__Work to be completed__
Note how many lines of the material that follows include the string "wedge", and state only that number.

-- Raw data follows --

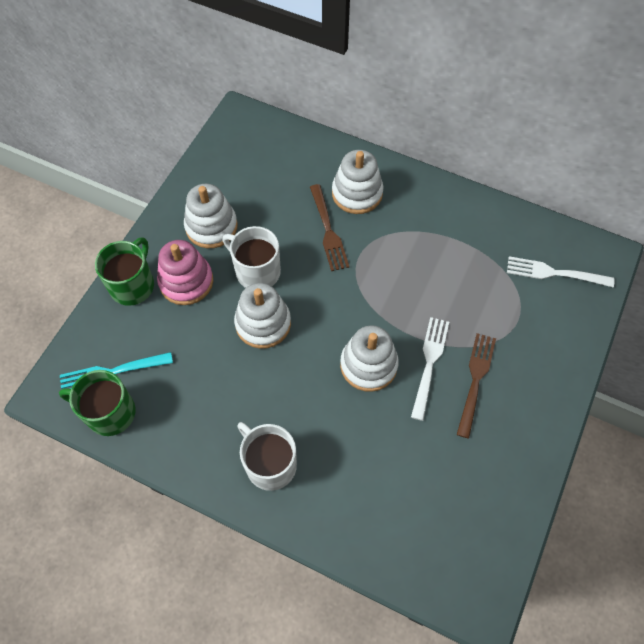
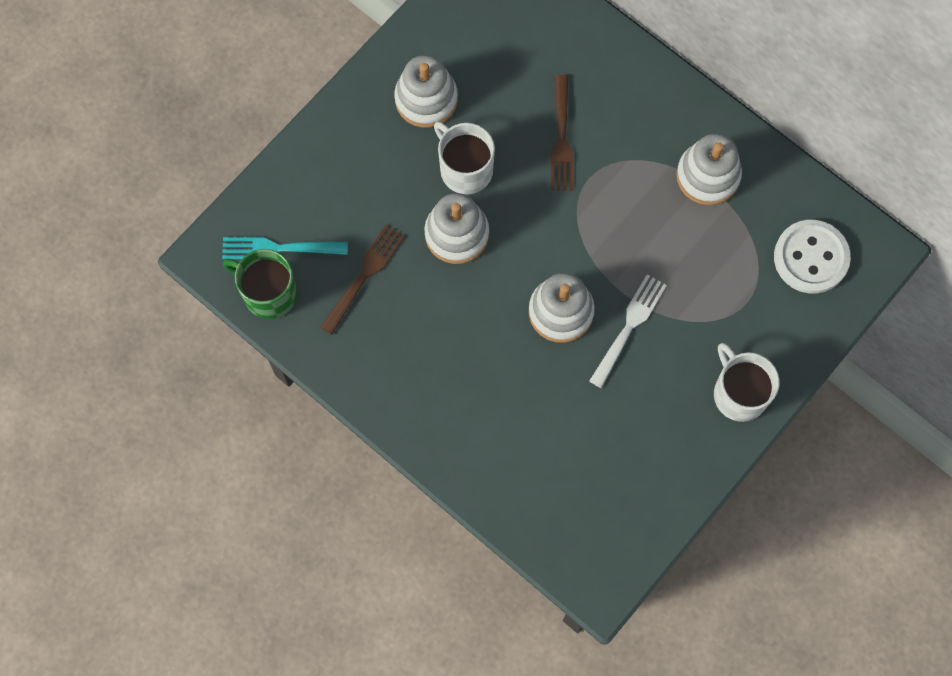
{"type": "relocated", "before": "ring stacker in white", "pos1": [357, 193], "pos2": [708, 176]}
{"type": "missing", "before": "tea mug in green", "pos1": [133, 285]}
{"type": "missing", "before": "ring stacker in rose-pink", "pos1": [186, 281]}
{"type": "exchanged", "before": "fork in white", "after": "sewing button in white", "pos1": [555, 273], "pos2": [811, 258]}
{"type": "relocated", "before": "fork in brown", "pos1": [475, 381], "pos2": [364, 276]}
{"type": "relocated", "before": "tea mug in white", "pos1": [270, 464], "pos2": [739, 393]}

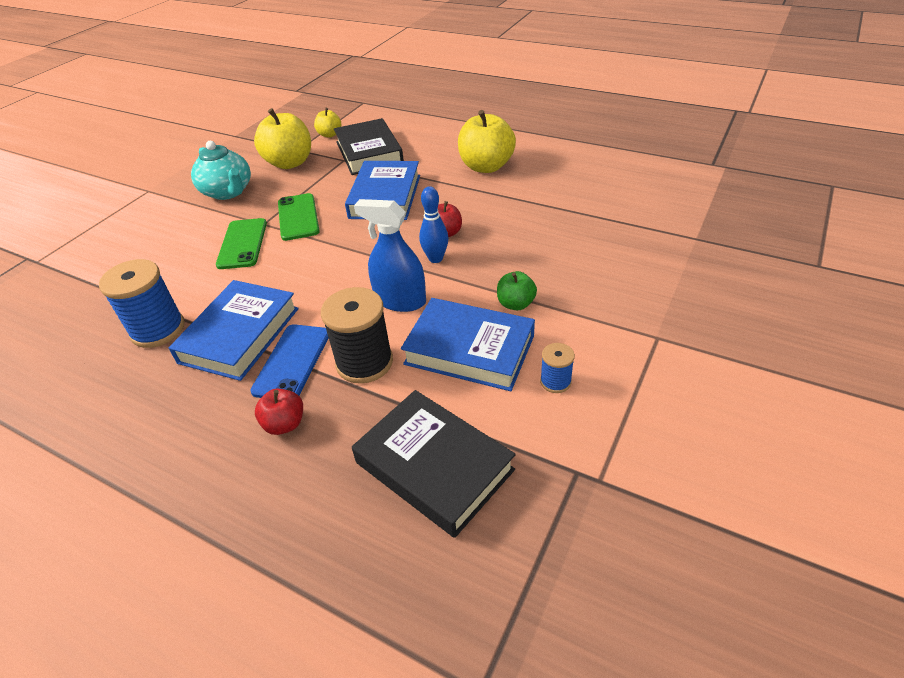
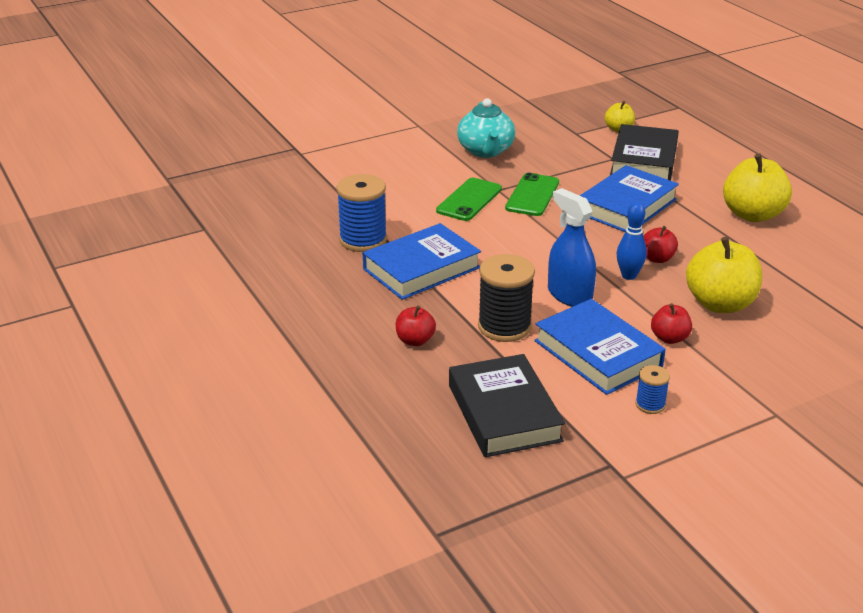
{"type": "relocated", "before": "apple fruit in yellow", "pos1": [289, 163], "pos2": [720, 304]}
{"type": "colour", "before": "apple fruit in green", "after": "apple fruit in crimson", "pos1": [515, 304], "pos2": [669, 338]}
{"type": "missing", "before": "phone in cobalt", "pos1": [292, 362]}

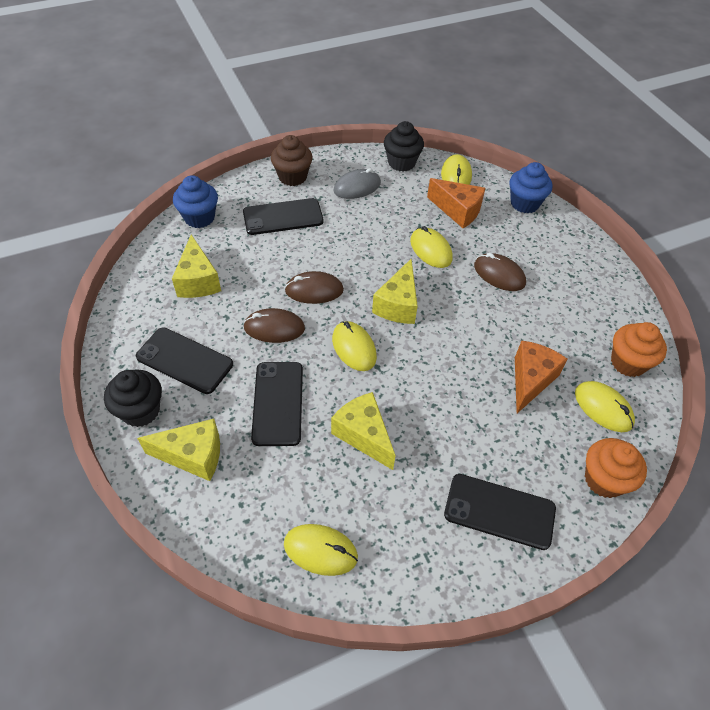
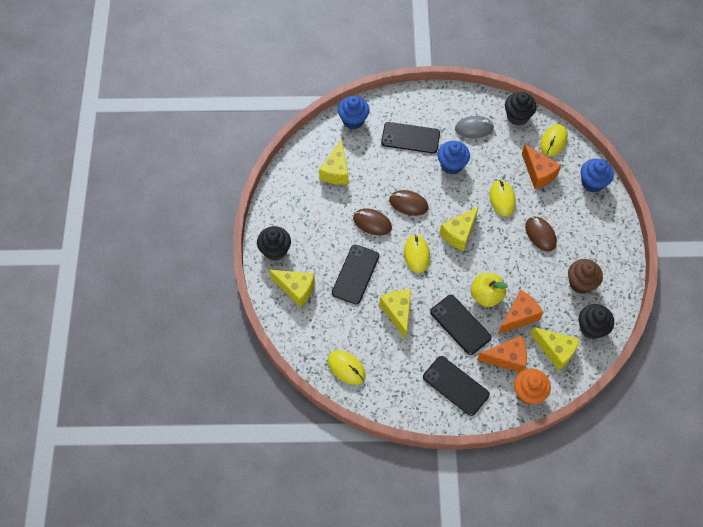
{"type": "relocated", "before": "cupcake in brown", "pos1": [292, 177], "pos2": [580, 283]}
{"type": "colour", "before": "cupcake in orange", "after": "cupcake in ebony", "pos1": [628, 363], "pos2": [591, 328]}
{"type": "relocated", "before": "phone in ebony", "pos1": [184, 360], "pos2": [460, 324]}
{"type": "exchanged", "before": "PC mouse in yellow", "after": "cheese wedge in yellow", "pos1": [603, 408], "pos2": [555, 351]}
{"type": "appeared", "after": "cupcake in cobalt", "pos2": [451, 165]}
{"type": "appeared", "after": "apple fruit in yellow", "pos2": [486, 295]}
{"type": "appeared", "after": "cheese wedge in orange", "pos2": [507, 358]}

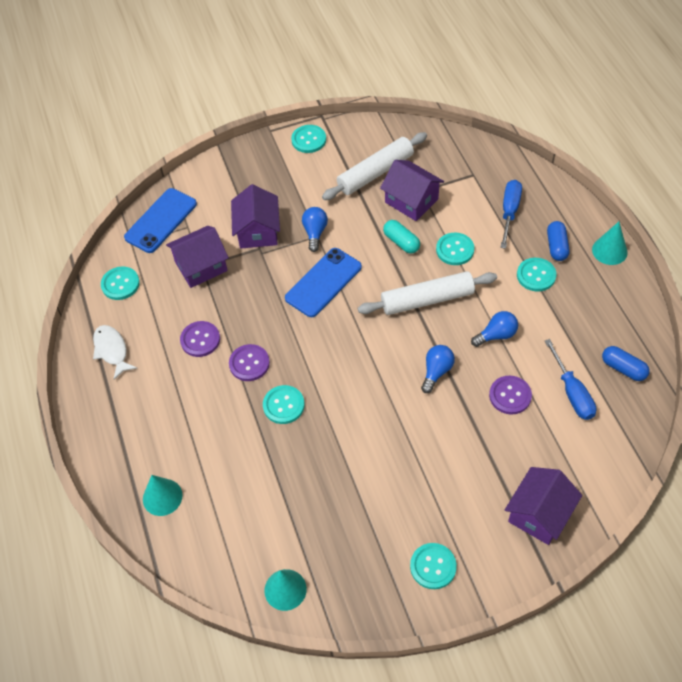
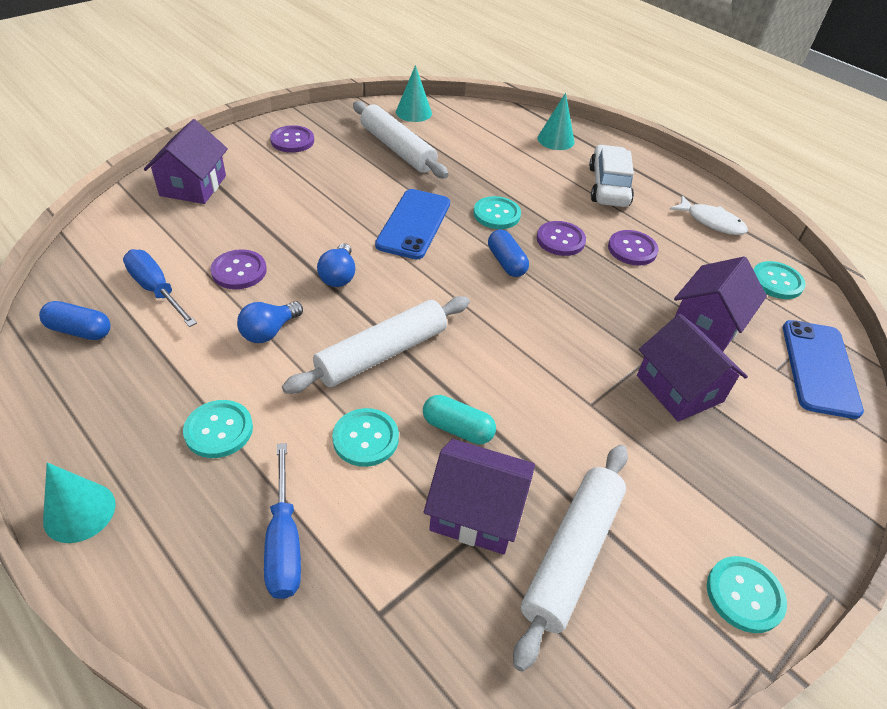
{"type": "missing", "before": "bulb in cobalt", "pos1": [315, 233]}
{"type": "relocated", "before": "pill in cobalt", "pos1": [556, 246], "pos2": [506, 262]}
{"type": "relocated", "before": "phone in cobalt", "pos1": [323, 282], "pos2": [413, 224]}
{"type": "colour", "before": "sewing button in teal", "after": "sewing button in violet", "pos1": [433, 566], "pos2": [292, 141]}
{"type": "appeared", "after": "dough roller in white", "pos2": [397, 149]}
{"type": "appeared", "after": "automobile in white", "pos2": [608, 186]}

-- Raw data concluded --

__Answer__
2